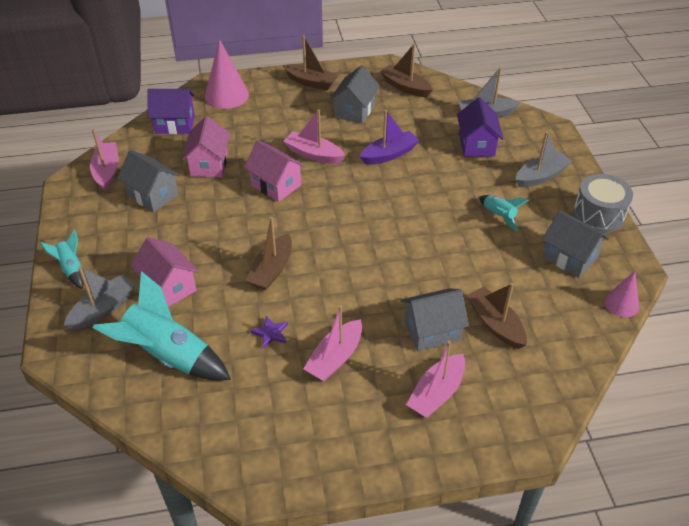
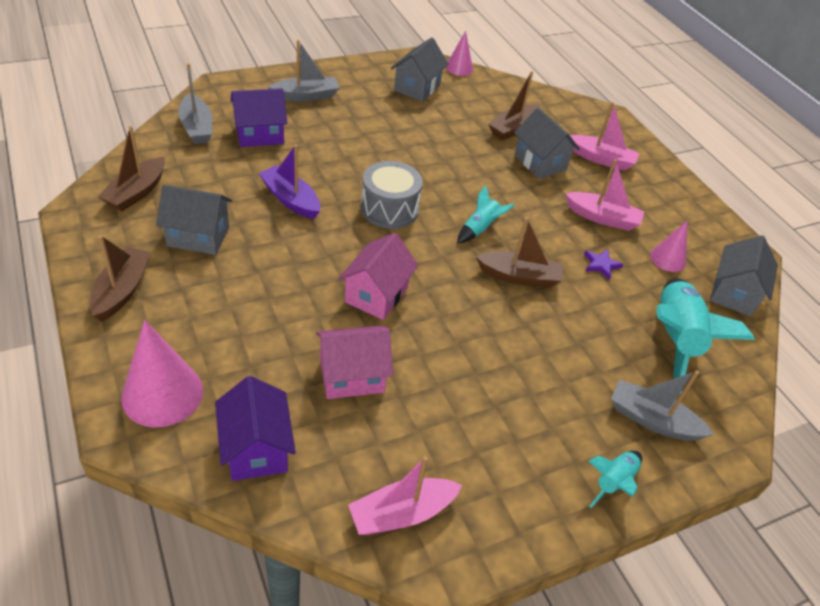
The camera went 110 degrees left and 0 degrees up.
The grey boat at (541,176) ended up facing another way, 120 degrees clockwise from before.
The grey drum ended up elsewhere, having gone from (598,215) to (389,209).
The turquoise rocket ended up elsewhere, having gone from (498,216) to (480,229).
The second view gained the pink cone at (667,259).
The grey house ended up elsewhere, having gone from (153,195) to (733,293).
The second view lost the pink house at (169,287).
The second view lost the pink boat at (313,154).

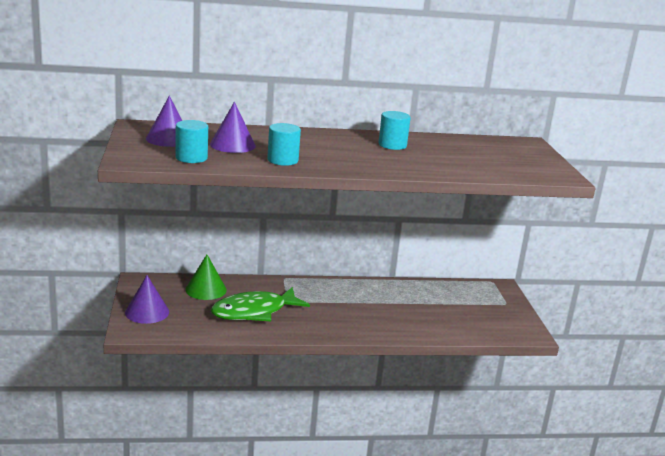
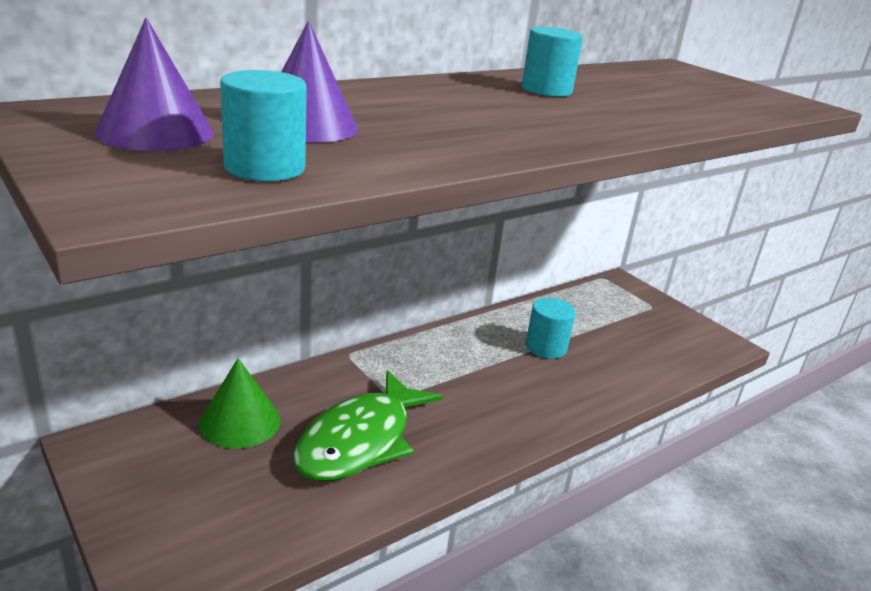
The camera went 30 degrees left and 5 degrees up.
The turquoise cylinder ended up elsewhere, having gone from (282,160) to (546,347).
The second view lost the purple cone at (147,312).

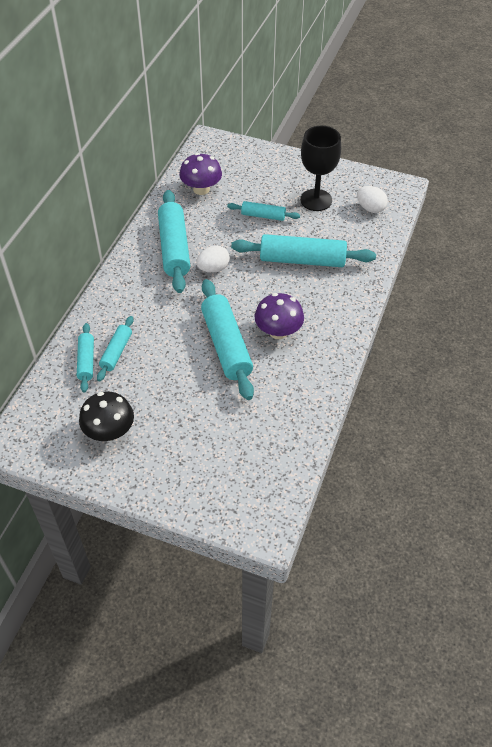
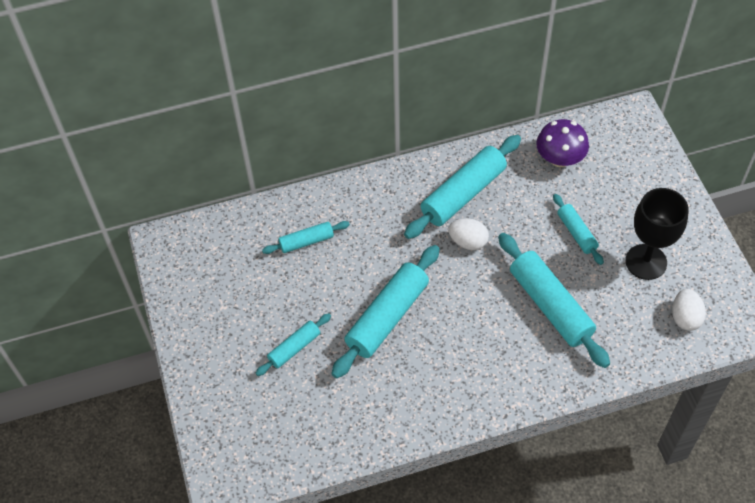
The camera went 55 degrees right and 5 degrees up.
The turquoise rolling pin ended up elsewhere, having gone from (86,361) to (294,348).
The second view lost the black mushroom at (109,431).
The second view lost the purple mushroom at (278,331).

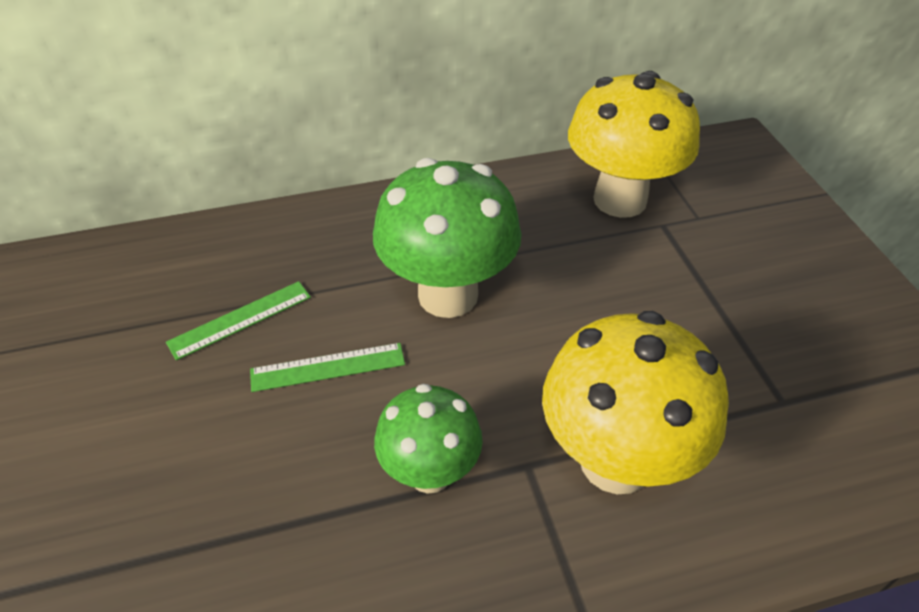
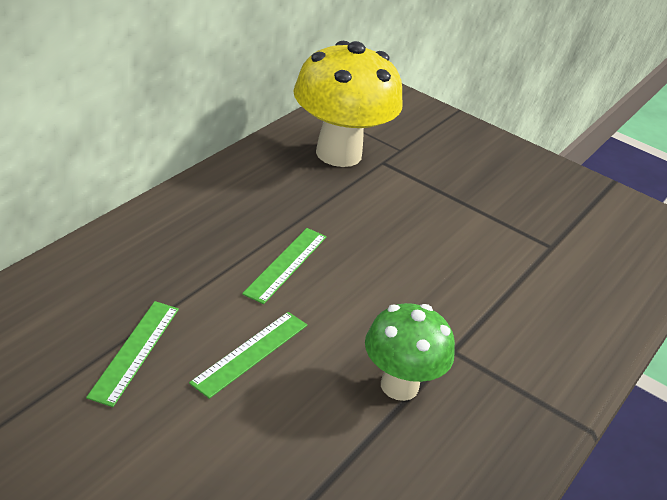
The camera went 45 degrees left and 10 degrees down.
Where the green mushroom stood at (448,295), the green ruler came to stand at (286,264).
The second view lost the yellow mushroom at (615,461).

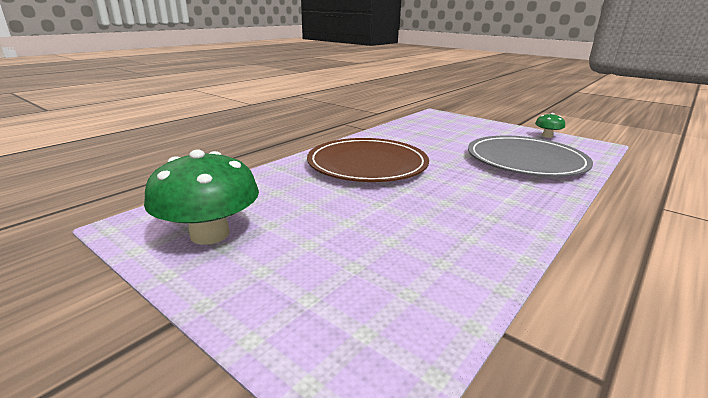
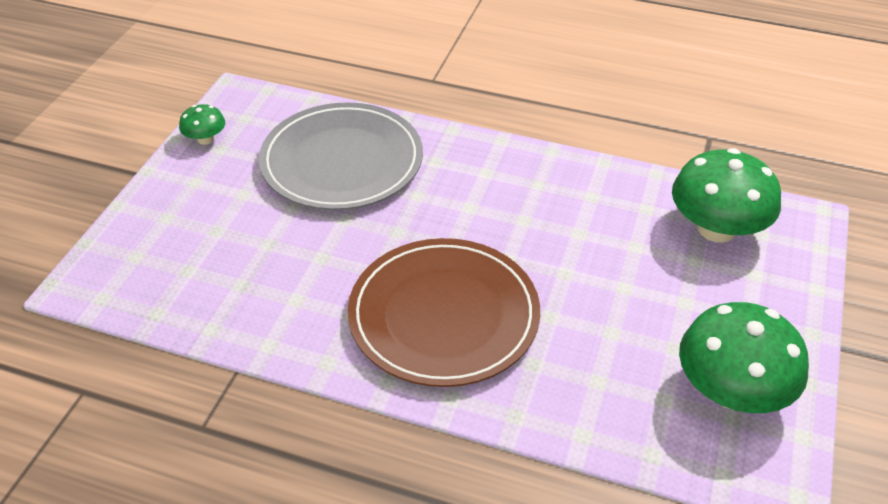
The camera went 110 degrees left and 20 degrees up.
The second view gained the green mushroom at (716,229).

- _Instructions to follow_
Write out, exactly as they appear, the lines from the one containing "The second view lost the yellow" through the end of the material above, excluding pictures.

- _Answer to this task_
The second view lost the yellow mushroom at (615,461).

The camera went 110 degrees left and 20 degrees up.
The second view gained the green mushroom at (716,229).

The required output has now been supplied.